*PROBLEM TO SOLVE:* Write all of the entries again. Keep them exactly as they are.

(Records from a dataset)
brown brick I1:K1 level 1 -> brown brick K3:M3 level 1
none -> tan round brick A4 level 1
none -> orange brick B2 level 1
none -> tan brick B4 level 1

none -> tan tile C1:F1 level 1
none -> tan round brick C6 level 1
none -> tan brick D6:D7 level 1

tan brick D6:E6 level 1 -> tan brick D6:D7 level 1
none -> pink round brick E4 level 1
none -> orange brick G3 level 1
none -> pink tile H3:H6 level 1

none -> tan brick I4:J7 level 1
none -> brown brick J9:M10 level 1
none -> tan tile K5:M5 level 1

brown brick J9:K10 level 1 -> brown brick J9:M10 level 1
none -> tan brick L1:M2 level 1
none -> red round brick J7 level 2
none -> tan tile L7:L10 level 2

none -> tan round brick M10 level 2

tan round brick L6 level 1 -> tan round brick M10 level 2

*ANSWER BOX:*
brown brick I1:K1 level 1 -> brown brick K3:M3 level 1
none -> tan round brick A4 level 1
none -> orange brick B2 level 1
none -> tan brick B4 level 1

none -> tan tile C1:F1 level 1
none -> tan round brick C6 level 1
none -> tan brick D6:D7 level 1

tan brick D6:E6 level 1 -> tan brick D6:D7 level 1
none -> pink round brick E4 level 1
none -> orange brick G3 level 1
none -> pink tile H3:H6 level 1

none -> tan brick I4:J7 level 1
none -> brown brick J9:M10 level 1
none -> tan tile K5:M5 level 1

brown brick J9:K10 level 1 -> brown brick J9:M10 level 1
none -> tan brick L1:M2 level 1
none -> red round brick J7 level 2
none -> tan tile L7:L10 level 2

none -> tan round brick M10 level 2

tan round brick L6 level 1 -> tan round brick M10 level 2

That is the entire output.